_TASK PROMPT_:
Everything from the line containing "green L-shape: moved 5 px right, 2 px up" to the last line of the data below should be copied word for word, and nothing else.

_ _ _ _ _

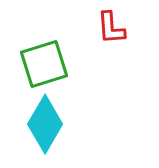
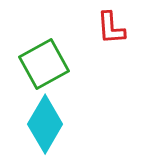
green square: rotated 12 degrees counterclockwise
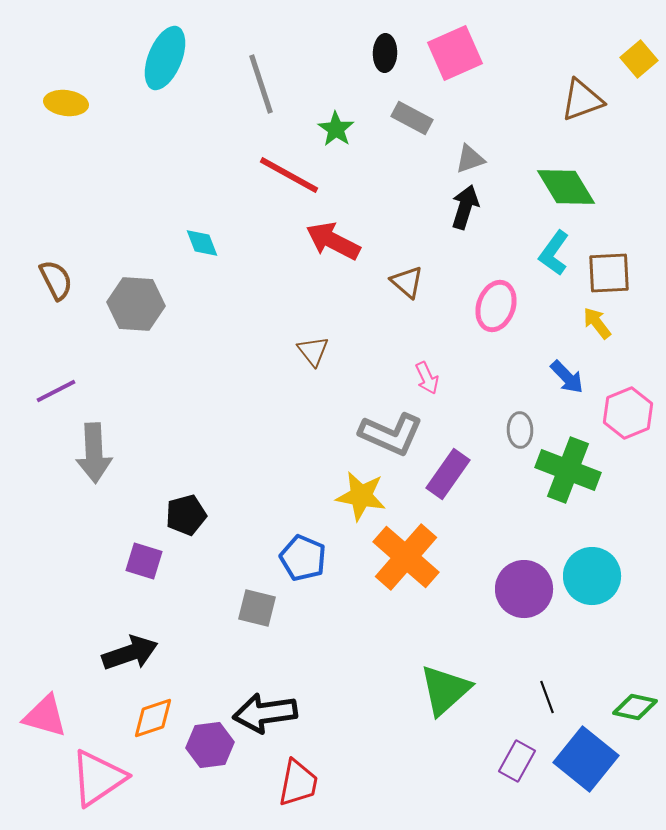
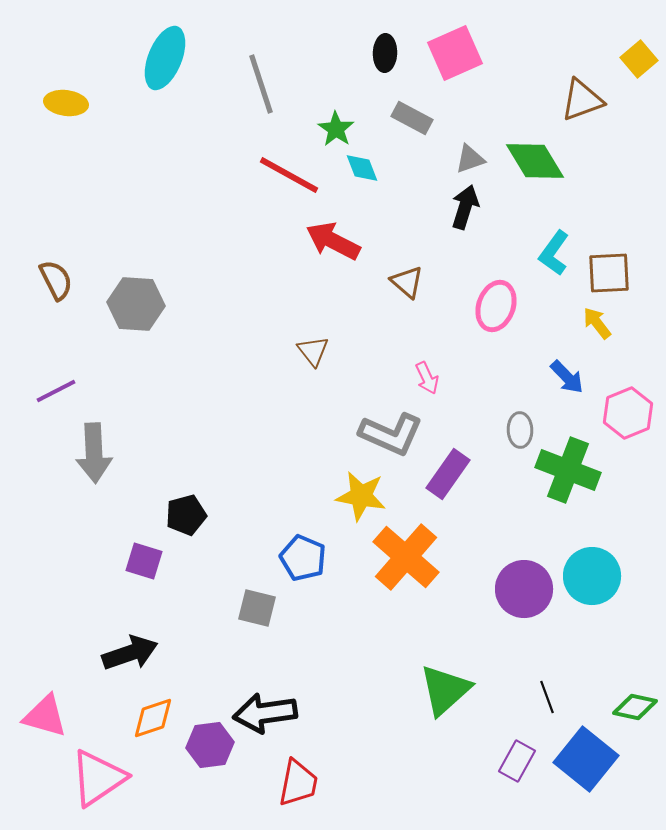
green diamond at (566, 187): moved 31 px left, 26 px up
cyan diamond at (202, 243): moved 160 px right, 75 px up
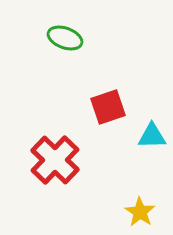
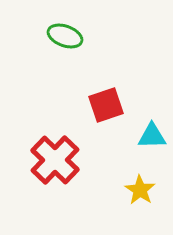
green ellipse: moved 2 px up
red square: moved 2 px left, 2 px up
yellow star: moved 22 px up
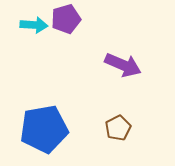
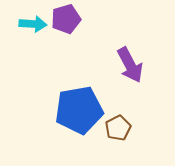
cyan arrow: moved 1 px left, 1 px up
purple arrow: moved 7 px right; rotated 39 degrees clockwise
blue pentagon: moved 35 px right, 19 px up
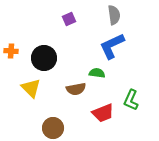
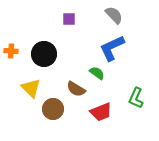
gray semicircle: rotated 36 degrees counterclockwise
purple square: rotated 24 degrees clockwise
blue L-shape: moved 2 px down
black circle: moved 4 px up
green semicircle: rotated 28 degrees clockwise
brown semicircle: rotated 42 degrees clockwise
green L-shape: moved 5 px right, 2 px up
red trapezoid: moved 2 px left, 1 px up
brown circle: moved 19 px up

_ _ _ _ _

_RESPONSE BELOW_:
green L-shape: moved 5 px right, 2 px up
red trapezoid: moved 2 px left, 1 px up
brown circle: moved 19 px up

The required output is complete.